**WORK TASK:**
From the records, pick out and copy each line containing "brown".

**PROVIDED MATERIAL:**
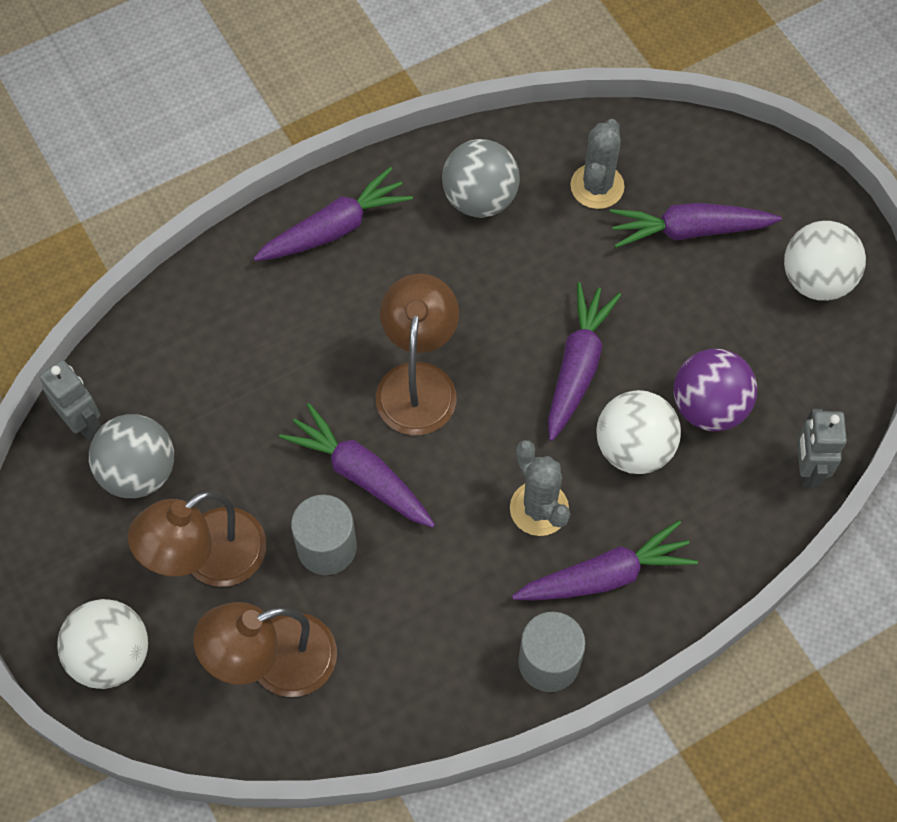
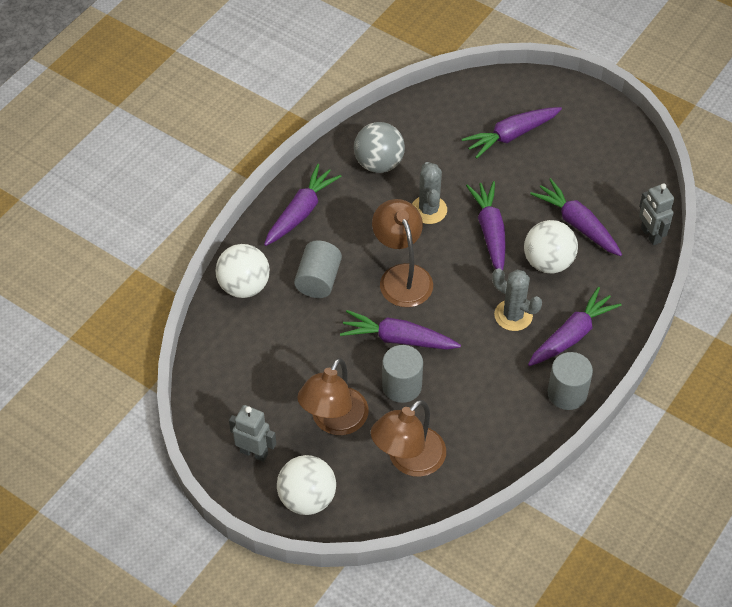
camera: 25 degrees left, 10 degrees down
(83, 423) = (210, 378): grey robot -> grey robot (254, 452)
(139, 472) = (262, 391): grey ball -> none
(302, 339) = (318, 280): none -> grey cylinder
(597, 186) = (444, 132): grey cactus -> grey cactus (429, 210)
(709, 407) = (577, 224): purple ball -> purple carrot
(816, 280) = (597, 135): white ball -> white ball (244, 286)

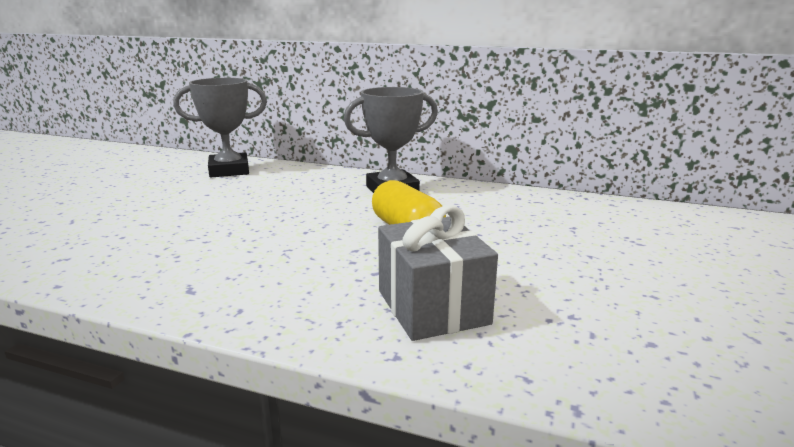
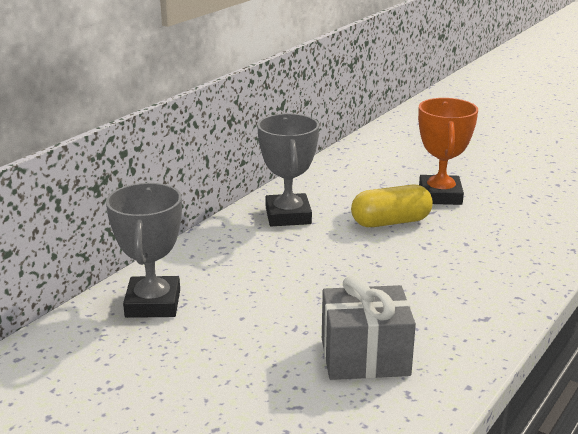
camera: 75 degrees left, 5 degrees up
(433, 307) = (518, 231): grey gift -> grey gift (365, 357)
(503, 251) = (440, 195): none -> orange trophy

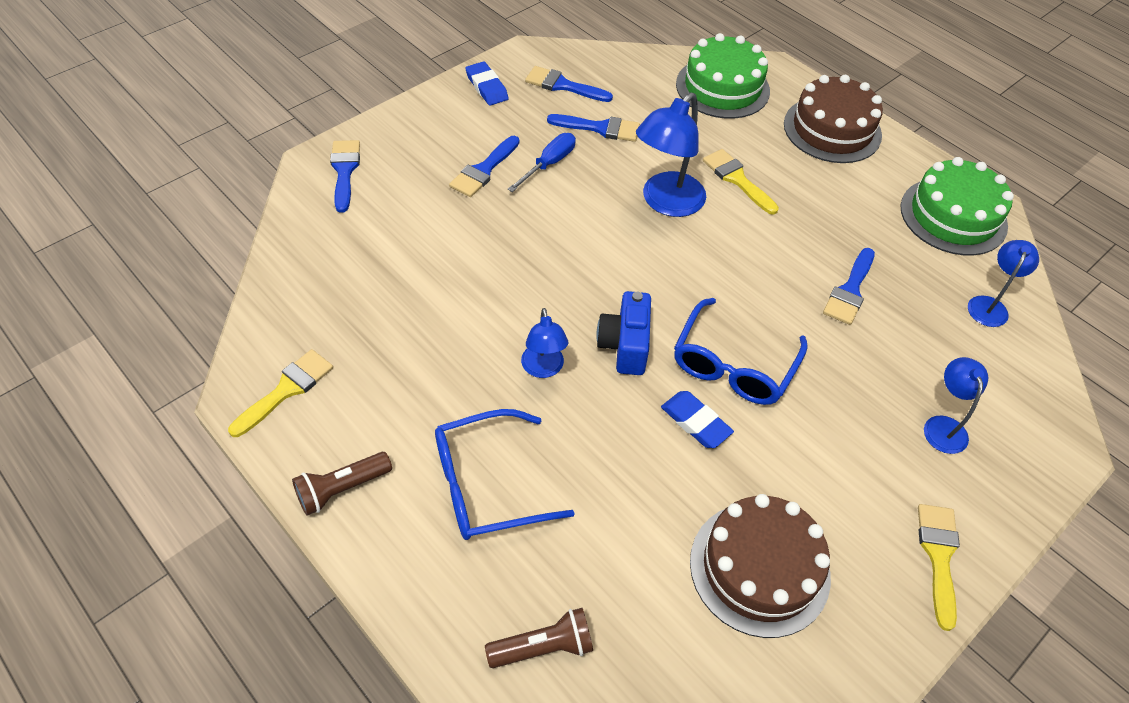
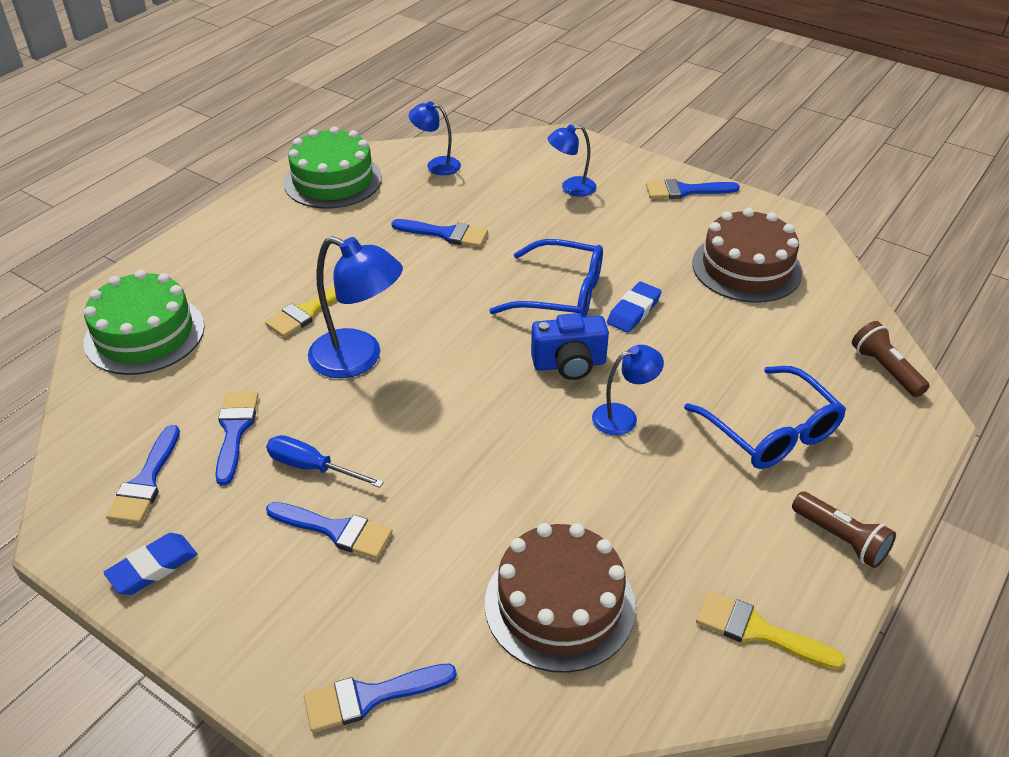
camera: 100 degrees left, 10 degrees down
(832, 129) = (216, 251): brown cake -> brown cake (559, 604)
(938, 556) = (685, 191): yellow brush -> blue brush

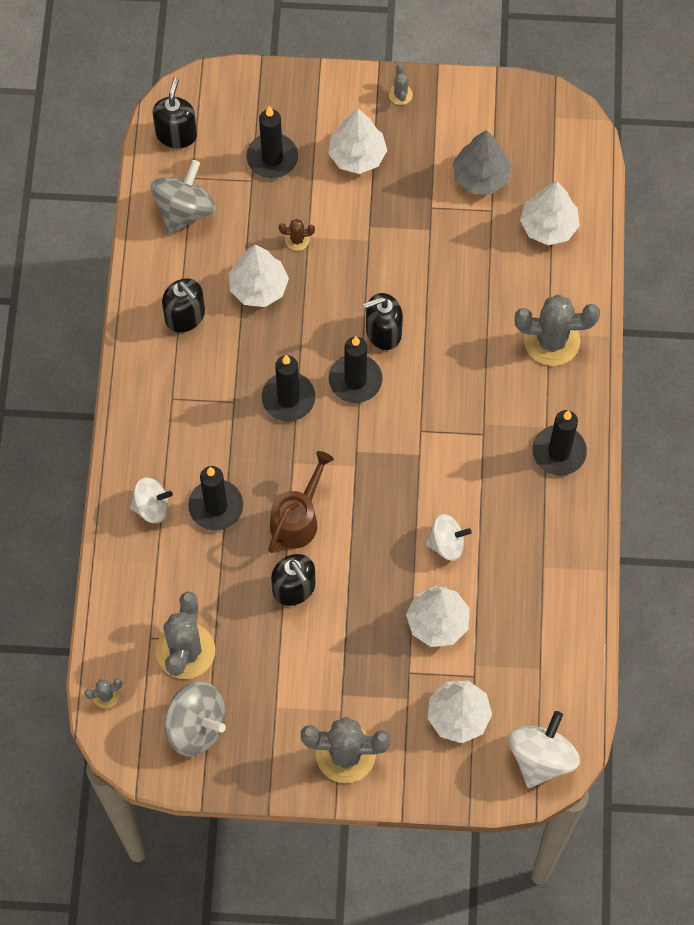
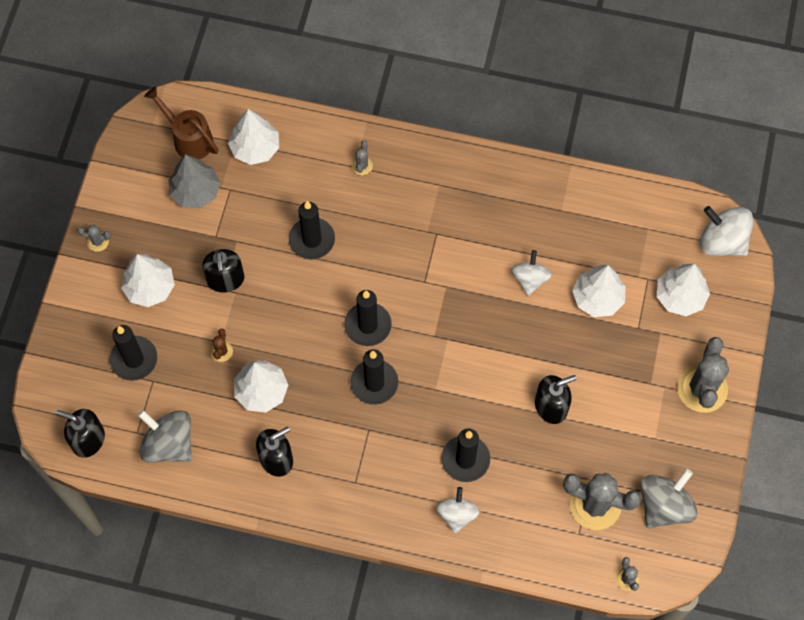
camera: 80 degrees left, 0 degrees up
(298, 518) = (488, 393): brown watering can -> brown watering can (188, 138)
(383, 332) = (327, 295): black soap dispenser -> black soap dispenser (225, 279)
(551, 341) = (362, 166): grey cactus -> grey cactus, size x0.44
(559, 452) = (463, 179): black candle -> black candle (312, 240)

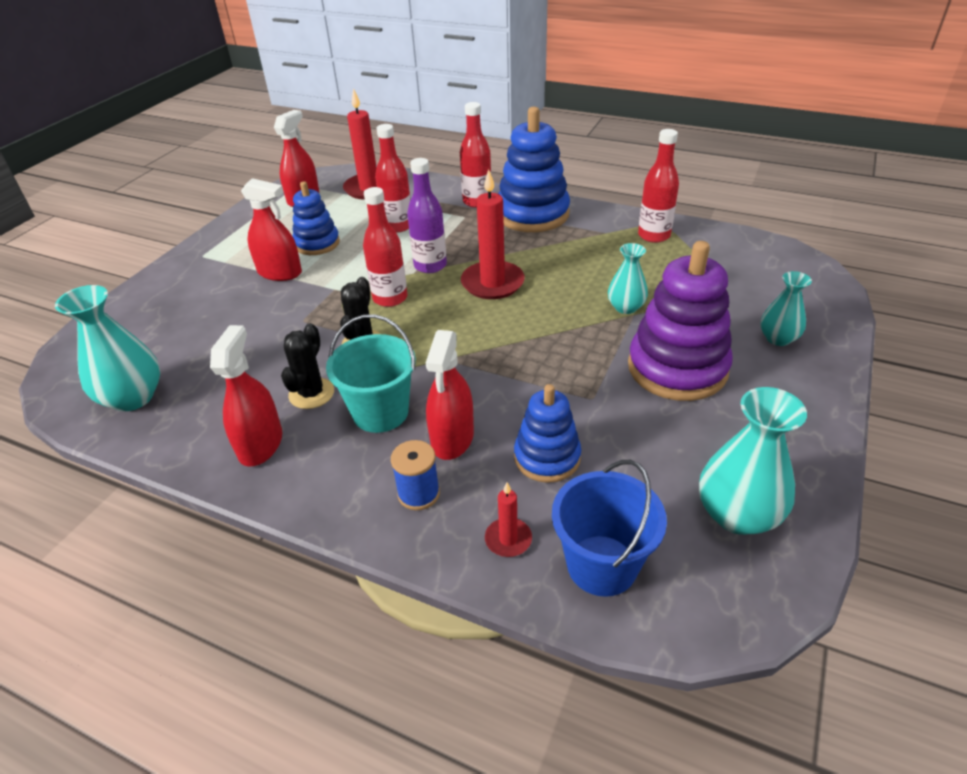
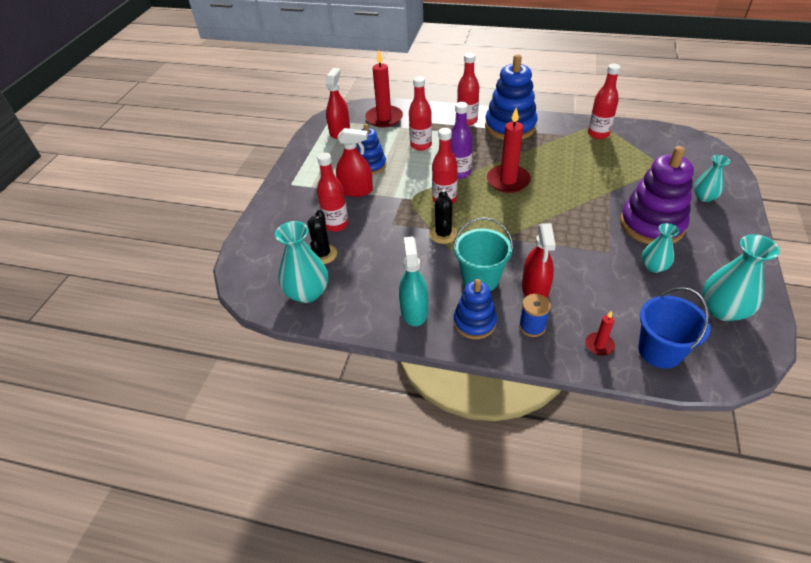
camera: 10 degrees left, 5 degrees up
(227, 313) = (336, 224): none -> red bottle
(260, 444) = (414, 311): red spray bottle -> turquoise spray bottle
(311, 393) = (428, 273): black cactus -> black cactus (322, 254)
(547, 457) = (598, 292): blue stacking toy -> blue stacking toy (474, 322)
(625, 307) = (602, 187): turquoise vase -> turquoise vase (654, 266)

**ANSWER TO THIS PROBLEM:**
(832, 129) = (216, 251): brown cake -> brown cake (559, 604)
(298, 518) = (488, 393): brown watering can -> brown watering can (188, 138)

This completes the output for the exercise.